PROBLEM TO WORK ON - Return the whole listing unchanged. Drop the images.

----------------------------------------

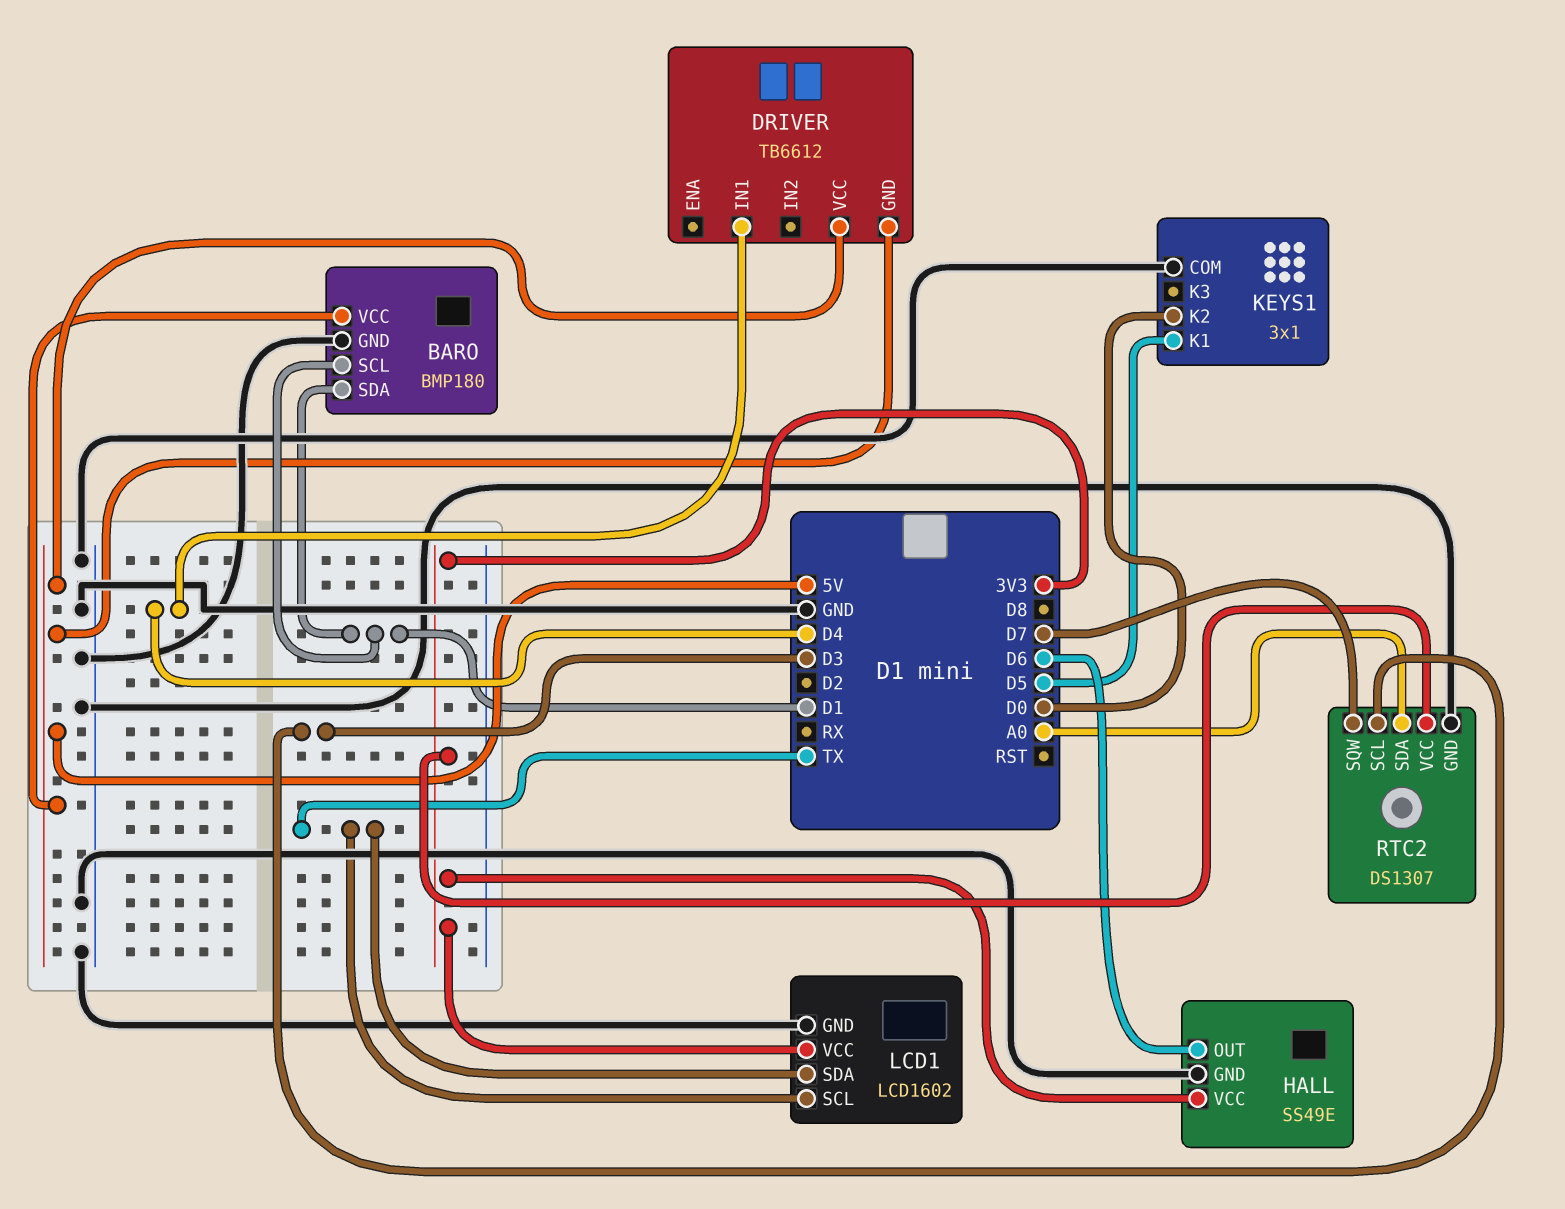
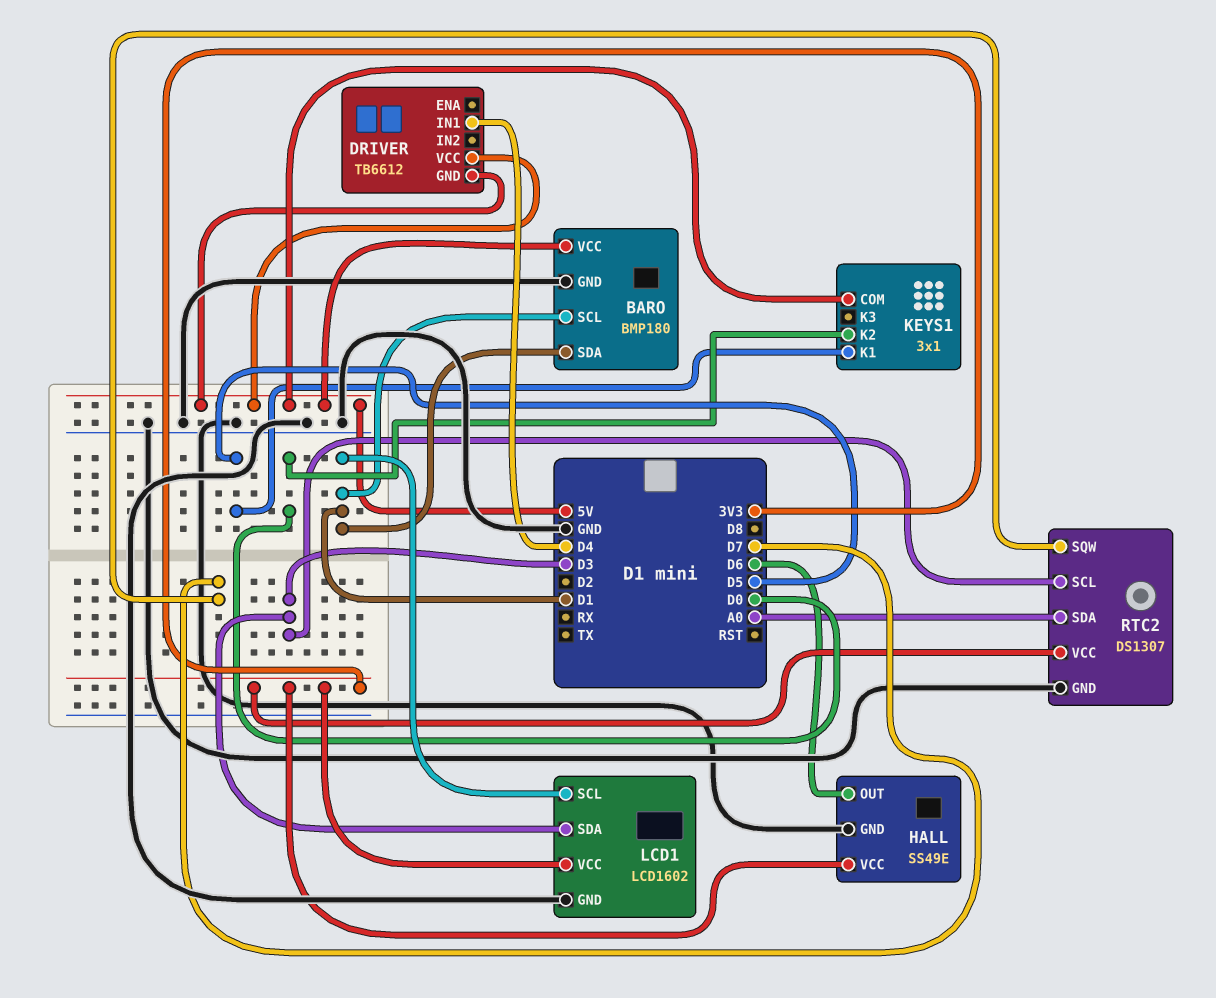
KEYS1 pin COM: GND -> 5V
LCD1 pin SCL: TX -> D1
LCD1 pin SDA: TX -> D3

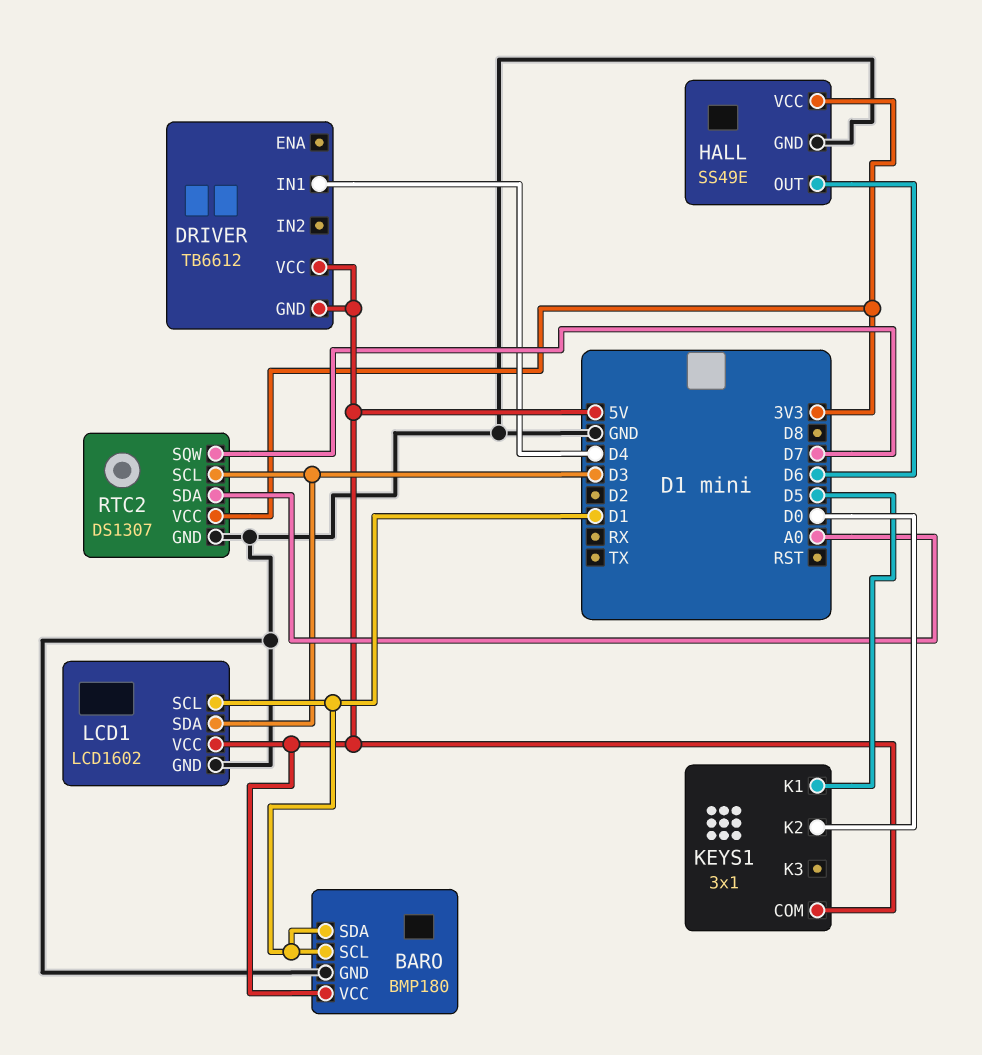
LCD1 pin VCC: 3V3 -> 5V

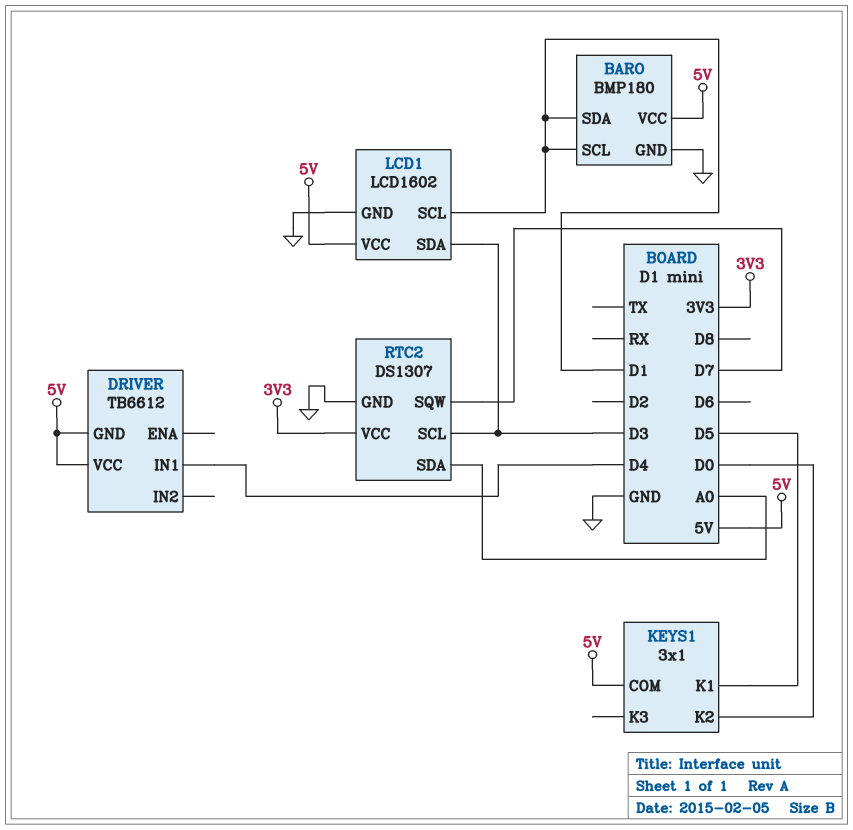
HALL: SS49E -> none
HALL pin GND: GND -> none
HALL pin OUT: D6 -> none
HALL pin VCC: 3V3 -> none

----------------------------------------

SOLUTION FOR THIS TASK -
KEYS1 pin COM: GND -> 5V
LCD1 pin SCL: TX -> D1
LCD1 pin SDA: TX -> D3

LCD1 pin VCC: 3V3 -> 5V

HALL: SS49E -> none
HALL pin GND: GND -> none
HALL pin OUT: D6 -> none
HALL pin VCC: 3V3 -> none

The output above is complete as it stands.